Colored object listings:
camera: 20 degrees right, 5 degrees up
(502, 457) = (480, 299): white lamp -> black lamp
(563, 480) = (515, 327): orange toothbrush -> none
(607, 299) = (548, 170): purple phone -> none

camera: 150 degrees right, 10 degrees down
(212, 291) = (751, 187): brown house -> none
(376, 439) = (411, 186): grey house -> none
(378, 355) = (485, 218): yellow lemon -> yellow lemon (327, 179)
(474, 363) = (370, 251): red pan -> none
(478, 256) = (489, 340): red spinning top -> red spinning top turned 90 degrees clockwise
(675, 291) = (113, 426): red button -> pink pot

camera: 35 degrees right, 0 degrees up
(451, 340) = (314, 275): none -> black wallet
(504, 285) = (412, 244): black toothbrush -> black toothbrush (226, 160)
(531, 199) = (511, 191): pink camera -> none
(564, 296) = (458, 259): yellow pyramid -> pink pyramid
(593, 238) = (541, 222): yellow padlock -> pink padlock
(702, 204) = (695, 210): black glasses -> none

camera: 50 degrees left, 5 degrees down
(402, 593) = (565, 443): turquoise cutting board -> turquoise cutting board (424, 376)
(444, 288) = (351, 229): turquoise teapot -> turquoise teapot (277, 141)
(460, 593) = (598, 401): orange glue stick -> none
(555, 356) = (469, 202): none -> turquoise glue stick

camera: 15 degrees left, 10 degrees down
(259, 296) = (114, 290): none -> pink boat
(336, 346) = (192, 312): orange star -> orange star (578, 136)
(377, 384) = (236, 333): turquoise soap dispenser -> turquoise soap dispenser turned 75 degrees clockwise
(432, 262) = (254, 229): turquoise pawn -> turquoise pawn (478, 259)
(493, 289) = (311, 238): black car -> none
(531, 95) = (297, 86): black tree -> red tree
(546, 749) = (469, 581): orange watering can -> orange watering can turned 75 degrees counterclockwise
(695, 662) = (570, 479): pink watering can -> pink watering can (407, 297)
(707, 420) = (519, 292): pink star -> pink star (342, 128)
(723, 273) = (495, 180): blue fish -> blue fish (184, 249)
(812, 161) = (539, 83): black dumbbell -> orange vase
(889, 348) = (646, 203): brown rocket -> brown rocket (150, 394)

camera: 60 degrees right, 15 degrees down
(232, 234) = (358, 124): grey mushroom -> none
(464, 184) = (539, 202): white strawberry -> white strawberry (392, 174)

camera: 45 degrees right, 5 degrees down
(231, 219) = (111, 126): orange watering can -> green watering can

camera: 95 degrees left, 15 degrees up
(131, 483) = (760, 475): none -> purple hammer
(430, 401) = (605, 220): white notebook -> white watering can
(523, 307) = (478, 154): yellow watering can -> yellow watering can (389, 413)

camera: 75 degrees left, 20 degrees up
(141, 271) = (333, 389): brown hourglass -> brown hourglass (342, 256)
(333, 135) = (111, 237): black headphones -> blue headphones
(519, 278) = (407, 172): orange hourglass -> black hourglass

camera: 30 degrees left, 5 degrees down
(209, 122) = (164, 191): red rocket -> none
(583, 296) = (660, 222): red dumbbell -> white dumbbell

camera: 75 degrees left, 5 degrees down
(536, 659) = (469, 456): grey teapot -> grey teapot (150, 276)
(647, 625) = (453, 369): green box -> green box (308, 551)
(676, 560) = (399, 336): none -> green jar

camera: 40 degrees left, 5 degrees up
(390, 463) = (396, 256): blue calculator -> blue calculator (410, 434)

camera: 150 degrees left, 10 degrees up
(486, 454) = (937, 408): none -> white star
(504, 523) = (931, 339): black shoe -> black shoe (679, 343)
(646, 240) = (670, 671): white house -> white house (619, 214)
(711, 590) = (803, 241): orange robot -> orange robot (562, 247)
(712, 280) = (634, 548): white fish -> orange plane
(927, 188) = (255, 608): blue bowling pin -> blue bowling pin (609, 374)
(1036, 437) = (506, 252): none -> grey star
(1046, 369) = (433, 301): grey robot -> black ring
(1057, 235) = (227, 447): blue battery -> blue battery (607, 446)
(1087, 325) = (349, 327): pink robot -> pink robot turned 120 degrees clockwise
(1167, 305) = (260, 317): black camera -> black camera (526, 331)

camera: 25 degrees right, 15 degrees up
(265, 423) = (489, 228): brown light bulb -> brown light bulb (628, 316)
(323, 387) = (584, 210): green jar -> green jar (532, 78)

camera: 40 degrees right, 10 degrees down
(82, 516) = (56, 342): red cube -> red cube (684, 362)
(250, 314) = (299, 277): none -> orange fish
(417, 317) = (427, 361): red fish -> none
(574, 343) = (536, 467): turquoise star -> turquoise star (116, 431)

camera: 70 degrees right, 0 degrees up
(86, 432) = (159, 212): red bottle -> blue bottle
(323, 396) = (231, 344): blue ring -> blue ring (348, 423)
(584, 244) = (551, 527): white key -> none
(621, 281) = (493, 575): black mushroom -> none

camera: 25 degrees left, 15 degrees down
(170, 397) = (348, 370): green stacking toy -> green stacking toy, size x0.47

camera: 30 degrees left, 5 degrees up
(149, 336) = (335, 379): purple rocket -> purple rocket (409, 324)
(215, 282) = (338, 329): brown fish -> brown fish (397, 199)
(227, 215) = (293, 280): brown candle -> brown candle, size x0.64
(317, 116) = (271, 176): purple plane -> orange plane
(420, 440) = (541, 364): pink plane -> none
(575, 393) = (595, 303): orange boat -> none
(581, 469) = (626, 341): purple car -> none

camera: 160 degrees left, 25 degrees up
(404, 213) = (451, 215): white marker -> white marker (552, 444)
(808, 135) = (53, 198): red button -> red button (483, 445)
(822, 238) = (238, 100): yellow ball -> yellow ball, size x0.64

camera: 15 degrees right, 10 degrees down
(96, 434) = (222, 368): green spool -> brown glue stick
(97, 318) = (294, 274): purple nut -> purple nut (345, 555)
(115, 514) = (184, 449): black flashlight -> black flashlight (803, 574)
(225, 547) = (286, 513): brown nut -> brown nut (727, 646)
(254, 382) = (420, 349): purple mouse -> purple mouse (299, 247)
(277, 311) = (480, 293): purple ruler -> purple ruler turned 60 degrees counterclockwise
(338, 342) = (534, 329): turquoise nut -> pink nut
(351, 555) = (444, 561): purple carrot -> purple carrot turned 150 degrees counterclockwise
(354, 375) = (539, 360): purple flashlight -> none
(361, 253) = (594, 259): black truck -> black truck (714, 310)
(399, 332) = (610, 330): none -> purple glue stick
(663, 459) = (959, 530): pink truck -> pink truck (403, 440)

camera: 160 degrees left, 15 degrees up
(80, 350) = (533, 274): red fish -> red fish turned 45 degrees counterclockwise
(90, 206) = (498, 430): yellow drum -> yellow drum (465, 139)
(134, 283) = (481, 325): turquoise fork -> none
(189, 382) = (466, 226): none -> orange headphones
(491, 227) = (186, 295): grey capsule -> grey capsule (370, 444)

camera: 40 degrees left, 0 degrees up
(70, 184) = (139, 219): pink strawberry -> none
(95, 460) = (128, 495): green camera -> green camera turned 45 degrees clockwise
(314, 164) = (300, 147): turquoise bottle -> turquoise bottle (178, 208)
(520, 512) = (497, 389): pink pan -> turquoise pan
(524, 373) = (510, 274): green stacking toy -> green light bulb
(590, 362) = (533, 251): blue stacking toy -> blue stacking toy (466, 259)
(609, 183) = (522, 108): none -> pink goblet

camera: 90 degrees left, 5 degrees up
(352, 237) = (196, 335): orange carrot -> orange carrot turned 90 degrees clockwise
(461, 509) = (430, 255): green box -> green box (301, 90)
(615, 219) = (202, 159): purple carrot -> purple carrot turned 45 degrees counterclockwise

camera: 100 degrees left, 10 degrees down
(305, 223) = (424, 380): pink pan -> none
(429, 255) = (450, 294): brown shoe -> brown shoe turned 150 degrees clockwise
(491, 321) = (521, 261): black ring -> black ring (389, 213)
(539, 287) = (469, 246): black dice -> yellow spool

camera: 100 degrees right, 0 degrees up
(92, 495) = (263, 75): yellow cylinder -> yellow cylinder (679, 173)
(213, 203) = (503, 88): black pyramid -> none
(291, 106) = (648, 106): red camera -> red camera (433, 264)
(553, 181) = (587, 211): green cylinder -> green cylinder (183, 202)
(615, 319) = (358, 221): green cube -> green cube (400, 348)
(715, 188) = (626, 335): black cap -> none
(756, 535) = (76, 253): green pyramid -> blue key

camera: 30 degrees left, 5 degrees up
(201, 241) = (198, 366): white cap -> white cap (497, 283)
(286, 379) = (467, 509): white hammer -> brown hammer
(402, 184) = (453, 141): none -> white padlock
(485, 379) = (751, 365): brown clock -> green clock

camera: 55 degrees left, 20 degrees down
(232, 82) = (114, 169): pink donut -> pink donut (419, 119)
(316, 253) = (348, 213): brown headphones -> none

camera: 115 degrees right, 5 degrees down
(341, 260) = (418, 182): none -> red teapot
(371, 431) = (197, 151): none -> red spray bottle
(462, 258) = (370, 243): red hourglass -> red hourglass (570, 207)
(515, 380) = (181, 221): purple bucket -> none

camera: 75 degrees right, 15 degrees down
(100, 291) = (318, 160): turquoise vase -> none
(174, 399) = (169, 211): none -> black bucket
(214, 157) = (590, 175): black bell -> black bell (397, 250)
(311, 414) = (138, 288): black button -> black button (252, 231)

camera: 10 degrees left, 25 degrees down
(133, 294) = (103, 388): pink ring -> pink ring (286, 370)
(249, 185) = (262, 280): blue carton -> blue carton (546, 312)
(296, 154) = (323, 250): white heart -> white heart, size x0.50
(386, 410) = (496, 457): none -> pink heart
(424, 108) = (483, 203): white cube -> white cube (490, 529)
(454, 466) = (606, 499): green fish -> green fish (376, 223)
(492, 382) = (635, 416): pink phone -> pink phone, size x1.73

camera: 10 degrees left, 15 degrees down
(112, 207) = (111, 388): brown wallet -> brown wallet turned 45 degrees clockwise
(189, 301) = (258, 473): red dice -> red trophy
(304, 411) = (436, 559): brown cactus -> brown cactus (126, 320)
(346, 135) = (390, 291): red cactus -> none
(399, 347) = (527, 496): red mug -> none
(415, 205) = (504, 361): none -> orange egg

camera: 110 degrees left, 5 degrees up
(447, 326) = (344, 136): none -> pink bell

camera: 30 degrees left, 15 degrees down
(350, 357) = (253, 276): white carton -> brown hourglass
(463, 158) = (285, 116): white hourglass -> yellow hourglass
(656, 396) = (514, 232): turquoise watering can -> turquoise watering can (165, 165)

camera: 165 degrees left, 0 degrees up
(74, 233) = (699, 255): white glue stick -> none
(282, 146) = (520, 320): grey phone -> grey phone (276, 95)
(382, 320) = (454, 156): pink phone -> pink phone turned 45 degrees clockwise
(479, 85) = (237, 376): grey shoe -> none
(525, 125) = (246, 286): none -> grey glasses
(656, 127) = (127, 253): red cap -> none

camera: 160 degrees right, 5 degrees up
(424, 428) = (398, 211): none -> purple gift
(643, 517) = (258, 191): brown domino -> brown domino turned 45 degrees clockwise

*Work order:*
What is needed is a verbatim copy of every line in the records above from the one containing "(214, 157) = (590, 175): black" down to the one containing "camera: 160 degrees right, 5 degrees up", both included, and nothing more.

*Response to the task:*
(214, 157) = (590, 175): black bell -> black bell (397, 250)
(311, 414) = (138, 288): black button -> black button (252, 231)

camera: 10 degrees left, 25 degrees down
(133, 294) = (103, 388): pink ring -> pink ring (286, 370)
(249, 185) = (262, 280): blue carton -> blue carton (546, 312)
(296, 154) = (323, 250): white heart -> white heart, size x0.50
(386, 410) = (496, 457): none -> pink heart
(424, 108) = (483, 203): white cube -> white cube (490, 529)
(454, 466) = (606, 499): green fish -> green fish (376, 223)
(492, 382) = (635, 416): pink phone -> pink phone, size x1.73

camera: 10 degrees left, 15 degrees down
(112, 207) = (111, 388): brown wallet -> brown wallet turned 45 degrees clockwise
(189, 301) = (258, 473): red dice -> red trophy
(304, 411) = (436, 559): brown cactus -> brown cactus (126, 320)
(346, 135) = (390, 291): red cactus -> none
(399, 347) = (527, 496): red mug -> none
(415, 205) = (504, 361): none -> orange egg

camera: 110 degrees left, 5 degrees up
(447, 326) = (344, 136): none -> pink bell

camera: 30 degrees left, 15 degrees down
(350, 357) = (253, 276): white carton -> brown hourglass
(463, 158) = (285, 116): white hourglass -> yellow hourglass
(656, 396) = (514, 232): turquoise watering can -> turquoise watering can (165, 165)

camera: 165 degrees left, 0 degrees up
(74, 233) = (699, 255): white glue stick -> none
(282, 146) = (520, 320): grey phone -> grey phone (276, 95)
(382, 320) = (454, 156): pink phone -> pink phone turned 45 degrees clockwise
(479, 85) = (237, 376): grey shoe -> none
(525, 125) = (246, 286): none -> grey glasses
(656, 127) = (127, 253): red cap -> none

camera: 160 degrees right, 5 degrees up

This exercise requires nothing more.